-- Directions --
Scan the entries for lines with the word "pawn" and copy those lines.
┏━━
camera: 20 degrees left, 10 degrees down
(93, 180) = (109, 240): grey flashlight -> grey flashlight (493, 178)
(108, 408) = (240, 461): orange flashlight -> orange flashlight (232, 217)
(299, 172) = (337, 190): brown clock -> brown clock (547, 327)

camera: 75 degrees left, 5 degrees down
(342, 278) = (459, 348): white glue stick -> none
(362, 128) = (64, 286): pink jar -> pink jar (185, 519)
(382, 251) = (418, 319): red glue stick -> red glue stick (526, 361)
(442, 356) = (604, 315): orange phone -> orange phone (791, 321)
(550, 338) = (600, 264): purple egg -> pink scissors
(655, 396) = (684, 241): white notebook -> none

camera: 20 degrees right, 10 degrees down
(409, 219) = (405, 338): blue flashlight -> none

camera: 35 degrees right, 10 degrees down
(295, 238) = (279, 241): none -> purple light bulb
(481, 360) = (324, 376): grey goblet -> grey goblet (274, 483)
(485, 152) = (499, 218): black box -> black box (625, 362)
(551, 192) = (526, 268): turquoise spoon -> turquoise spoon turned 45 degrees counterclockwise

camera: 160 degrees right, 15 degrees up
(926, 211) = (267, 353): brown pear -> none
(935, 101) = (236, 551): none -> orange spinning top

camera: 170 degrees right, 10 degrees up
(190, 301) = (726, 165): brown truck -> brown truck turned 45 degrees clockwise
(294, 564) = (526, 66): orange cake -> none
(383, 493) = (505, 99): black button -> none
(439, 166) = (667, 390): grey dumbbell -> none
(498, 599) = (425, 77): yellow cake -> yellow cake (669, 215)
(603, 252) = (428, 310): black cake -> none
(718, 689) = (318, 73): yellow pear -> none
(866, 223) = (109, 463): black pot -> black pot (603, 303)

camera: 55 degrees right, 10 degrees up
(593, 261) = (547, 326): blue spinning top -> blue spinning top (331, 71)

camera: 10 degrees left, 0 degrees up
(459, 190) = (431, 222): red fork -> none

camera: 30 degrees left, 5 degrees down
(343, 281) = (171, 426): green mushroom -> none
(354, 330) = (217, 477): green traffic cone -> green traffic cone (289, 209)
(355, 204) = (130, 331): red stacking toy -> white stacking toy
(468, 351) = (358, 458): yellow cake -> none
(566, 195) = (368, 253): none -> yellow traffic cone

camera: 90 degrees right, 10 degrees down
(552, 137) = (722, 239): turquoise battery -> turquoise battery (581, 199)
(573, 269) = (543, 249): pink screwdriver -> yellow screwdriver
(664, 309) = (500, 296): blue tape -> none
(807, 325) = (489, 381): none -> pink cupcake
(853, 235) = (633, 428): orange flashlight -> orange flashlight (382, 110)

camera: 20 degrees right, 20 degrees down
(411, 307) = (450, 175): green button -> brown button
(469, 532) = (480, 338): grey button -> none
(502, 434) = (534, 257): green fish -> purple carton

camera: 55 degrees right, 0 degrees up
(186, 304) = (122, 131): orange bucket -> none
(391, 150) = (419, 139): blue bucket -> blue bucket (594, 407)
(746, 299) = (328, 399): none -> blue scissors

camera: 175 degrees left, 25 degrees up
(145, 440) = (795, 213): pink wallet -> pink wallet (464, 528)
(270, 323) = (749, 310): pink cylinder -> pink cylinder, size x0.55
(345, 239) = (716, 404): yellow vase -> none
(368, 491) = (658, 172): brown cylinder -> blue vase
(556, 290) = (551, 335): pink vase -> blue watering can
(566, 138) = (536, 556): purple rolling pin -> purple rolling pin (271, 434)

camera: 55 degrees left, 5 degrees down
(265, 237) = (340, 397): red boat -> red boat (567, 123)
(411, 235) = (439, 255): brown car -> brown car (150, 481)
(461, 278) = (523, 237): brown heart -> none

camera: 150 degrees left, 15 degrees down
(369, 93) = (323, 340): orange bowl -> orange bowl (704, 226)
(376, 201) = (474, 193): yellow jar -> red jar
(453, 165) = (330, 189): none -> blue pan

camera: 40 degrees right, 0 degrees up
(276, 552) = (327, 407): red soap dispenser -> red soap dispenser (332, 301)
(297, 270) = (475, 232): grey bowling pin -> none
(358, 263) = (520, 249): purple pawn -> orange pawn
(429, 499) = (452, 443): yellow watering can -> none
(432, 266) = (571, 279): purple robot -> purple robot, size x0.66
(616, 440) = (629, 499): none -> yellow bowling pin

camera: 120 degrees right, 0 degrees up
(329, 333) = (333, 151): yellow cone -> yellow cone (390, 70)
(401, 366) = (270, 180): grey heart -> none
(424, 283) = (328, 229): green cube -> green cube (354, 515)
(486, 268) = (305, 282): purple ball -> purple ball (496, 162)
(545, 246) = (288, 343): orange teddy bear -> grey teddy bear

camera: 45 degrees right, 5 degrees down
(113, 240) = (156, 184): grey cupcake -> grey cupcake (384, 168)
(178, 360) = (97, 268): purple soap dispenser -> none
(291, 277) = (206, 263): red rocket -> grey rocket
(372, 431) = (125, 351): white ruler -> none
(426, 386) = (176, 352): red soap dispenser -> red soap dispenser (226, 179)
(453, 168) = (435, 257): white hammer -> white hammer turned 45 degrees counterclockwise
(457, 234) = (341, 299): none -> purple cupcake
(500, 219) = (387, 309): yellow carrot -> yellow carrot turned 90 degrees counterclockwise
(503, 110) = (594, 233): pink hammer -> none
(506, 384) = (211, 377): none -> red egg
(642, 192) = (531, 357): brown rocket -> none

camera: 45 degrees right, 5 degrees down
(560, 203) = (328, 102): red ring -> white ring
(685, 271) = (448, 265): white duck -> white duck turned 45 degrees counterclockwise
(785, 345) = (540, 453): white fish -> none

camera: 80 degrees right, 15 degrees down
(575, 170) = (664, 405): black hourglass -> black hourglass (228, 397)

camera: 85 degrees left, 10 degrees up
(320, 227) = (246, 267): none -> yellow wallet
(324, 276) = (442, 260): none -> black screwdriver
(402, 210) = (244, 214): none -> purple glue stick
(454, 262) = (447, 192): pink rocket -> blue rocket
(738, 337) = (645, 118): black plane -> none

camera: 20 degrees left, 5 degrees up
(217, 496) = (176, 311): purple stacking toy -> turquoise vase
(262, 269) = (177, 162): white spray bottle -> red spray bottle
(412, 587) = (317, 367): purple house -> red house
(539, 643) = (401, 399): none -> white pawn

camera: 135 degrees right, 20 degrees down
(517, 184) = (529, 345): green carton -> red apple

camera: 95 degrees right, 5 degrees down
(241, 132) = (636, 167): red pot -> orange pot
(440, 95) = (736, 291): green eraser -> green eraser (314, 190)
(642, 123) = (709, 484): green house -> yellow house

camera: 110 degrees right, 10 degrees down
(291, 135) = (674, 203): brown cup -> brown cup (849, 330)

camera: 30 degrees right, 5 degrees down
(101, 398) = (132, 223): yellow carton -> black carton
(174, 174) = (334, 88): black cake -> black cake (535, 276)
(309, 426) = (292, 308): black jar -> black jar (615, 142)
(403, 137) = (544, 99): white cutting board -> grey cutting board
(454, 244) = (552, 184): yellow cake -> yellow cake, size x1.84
┗━━
-- Result for this task --
(358, 263) = (520, 249): purple pawn -> orange pawn
(539, 643) = (401, 399): none -> white pawn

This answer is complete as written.